What to work on:
Once the line with "red can [485,150,529,248]" is found in the entries below, repeat it and each following line exactly, up to and including the line with "none -> yellow can [275,210,300,253]". Add no other lines.

Records provided:
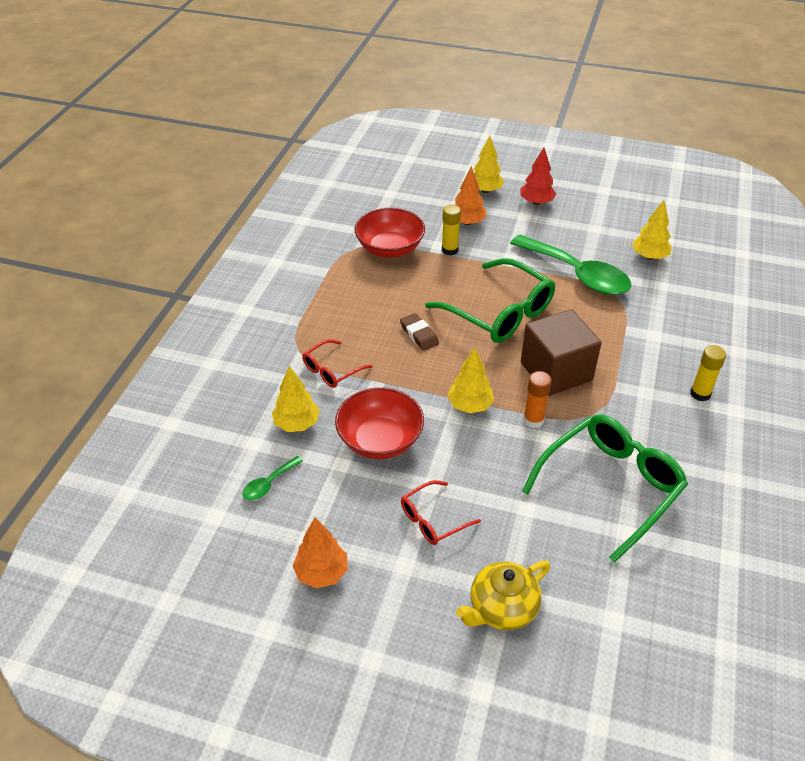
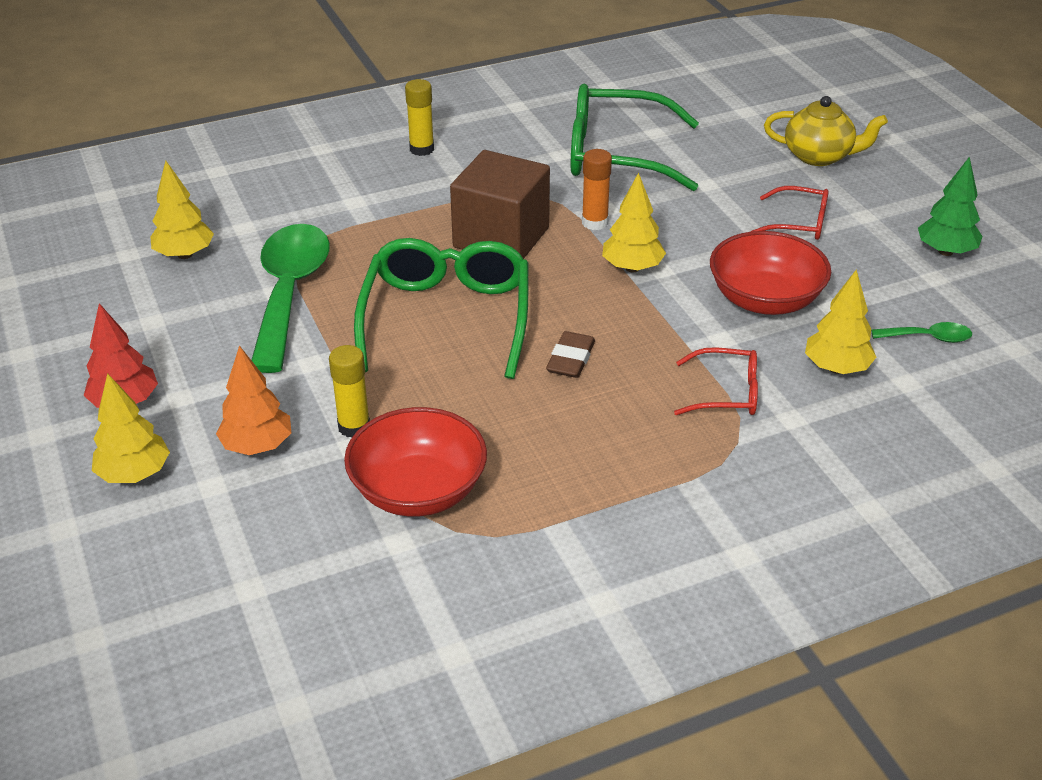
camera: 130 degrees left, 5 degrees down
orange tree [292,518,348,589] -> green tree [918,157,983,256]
--
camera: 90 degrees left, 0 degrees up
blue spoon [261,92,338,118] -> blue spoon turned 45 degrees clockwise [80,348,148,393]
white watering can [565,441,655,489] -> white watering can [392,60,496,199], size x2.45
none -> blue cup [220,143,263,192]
---
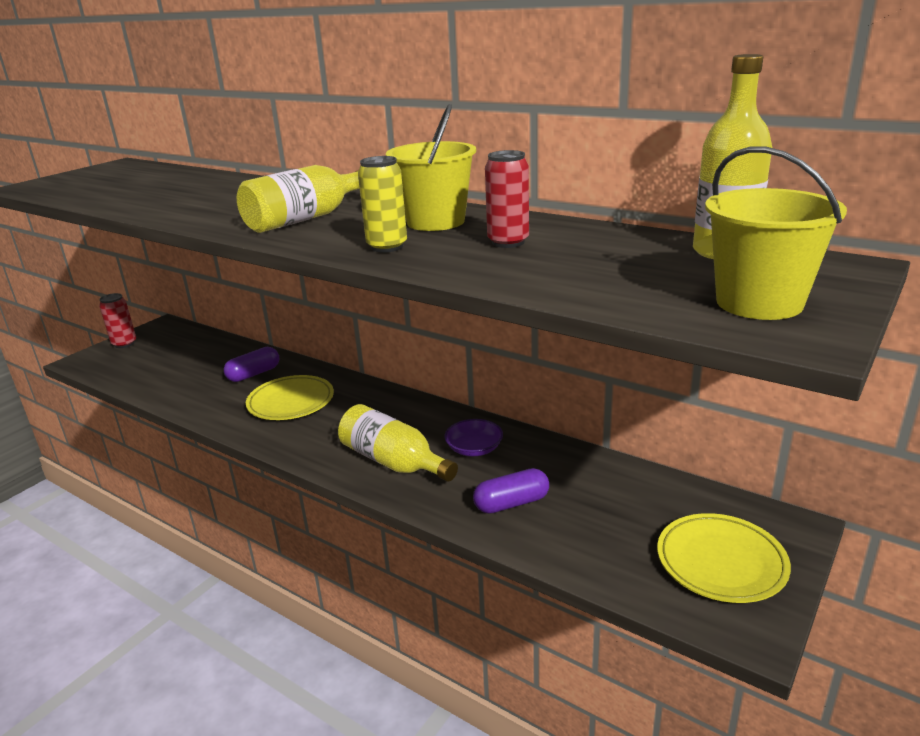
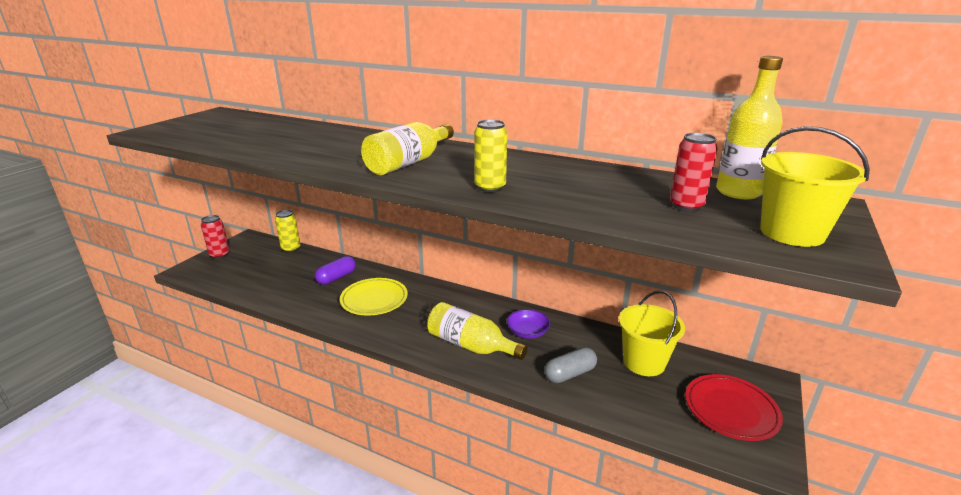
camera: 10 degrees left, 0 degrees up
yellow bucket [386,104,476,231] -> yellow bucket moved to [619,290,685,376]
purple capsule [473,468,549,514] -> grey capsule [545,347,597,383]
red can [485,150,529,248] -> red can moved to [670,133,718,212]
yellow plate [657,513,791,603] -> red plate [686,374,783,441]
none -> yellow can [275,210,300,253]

Solved problem:
red can [485,150,529,248] -> red can moved to [670,133,718,212]
yellow plate [657,513,791,603] -> red plate [686,374,783,441]
none -> yellow can [275,210,300,253]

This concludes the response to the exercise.